Items from a data source
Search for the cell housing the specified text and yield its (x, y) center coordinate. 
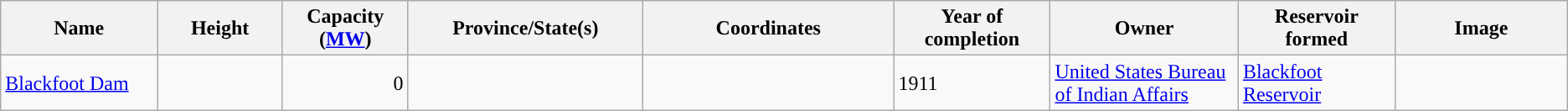
Capacity (MW) (345, 28)
Year of completion (972, 28)
0 (345, 82)
Blackfoot Dam (79, 82)
Height (220, 28)
United States Bureau of Indian Affairs (1144, 82)
Coordinates (769, 28)
Owner (1144, 28)
Reservoir formed (1317, 28)
Name (79, 28)
Blackfoot Reservoir (1317, 82)
Province/State(s) (526, 28)
Image (1481, 28)
1911 (972, 82)
Return [x, y] of the center of cell containing provided text 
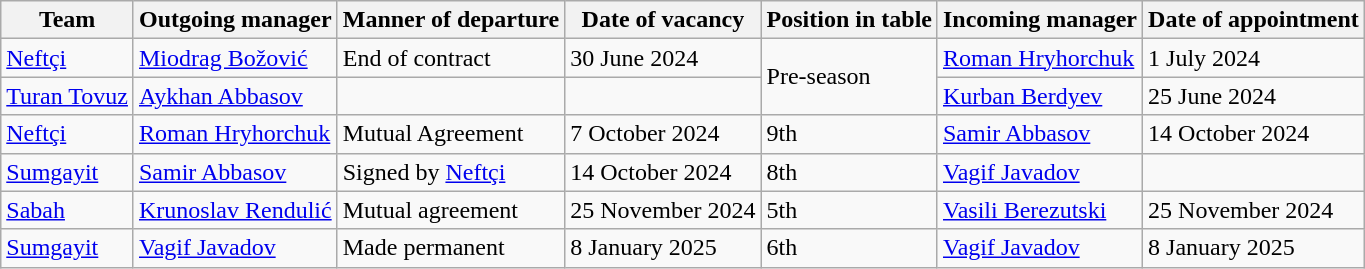
Pre-season [849, 77]
Team [68, 20]
Date of vacancy [663, 20]
Manner of departure [450, 20]
Krunoslav Rendulić [235, 210]
30 June 2024 [663, 58]
Mutual Agreement [450, 134]
8th [849, 172]
Mutual agreement [450, 210]
Aykhan Abbasov [235, 96]
Position in table [849, 20]
Miodrag Božović [235, 58]
Date of appointment [1254, 20]
Signed by Neftçi [450, 172]
Turan Tovuz [68, 96]
7 October 2024 [663, 134]
25 June 2024 [1254, 96]
5th [849, 210]
Made permanent [450, 248]
Incoming manager [1040, 20]
6th [849, 248]
End of contract [450, 58]
Sabah [68, 210]
9th [849, 134]
1 July 2024 [1254, 58]
Outgoing manager [235, 20]
Kurban Berdyev [1040, 96]
Vasili Berezutski [1040, 210]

* **What is asked**
Copy every line of the data above without any changes, but leave out the pictures.

* **Solved exercise**
Search for the cell housing the specified text and yield its (x, y) center coordinate. 
Capacity (MW) (345, 28)
Year of completion (972, 28)
0 (345, 82)
Blackfoot Dam (79, 82)
Height (220, 28)
United States Bureau of Indian Affairs (1144, 82)
Coordinates (769, 28)
Owner (1144, 28)
Reservoir formed (1317, 28)
Name (79, 28)
Blackfoot Reservoir (1317, 82)
Province/State(s) (526, 28)
Image (1481, 28)
1911 (972, 82)
Return [x, y] of the center of cell containing provided text 
Pre-season [849, 77]
Team [68, 20]
Date of vacancy [663, 20]
Manner of departure [450, 20]
Krunoslav Rendulić [235, 210]
30 June 2024 [663, 58]
Mutual Agreement [450, 134]
8th [849, 172]
Mutual agreement [450, 210]
Aykhan Abbasov [235, 96]
Position in table [849, 20]
Miodrag Božović [235, 58]
Date of appointment [1254, 20]
Signed by Neftçi [450, 172]
Turan Tovuz [68, 96]
7 October 2024 [663, 134]
25 June 2024 [1254, 96]
5th [849, 210]
Made permanent [450, 248]
Incoming manager [1040, 20]
6th [849, 248]
End of contract [450, 58]
Sabah [68, 210]
9th [849, 134]
1 July 2024 [1254, 58]
Outgoing manager [235, 20]
Kurban Berdyev [1040, 96]
Vasili Berezutski [1040, 210]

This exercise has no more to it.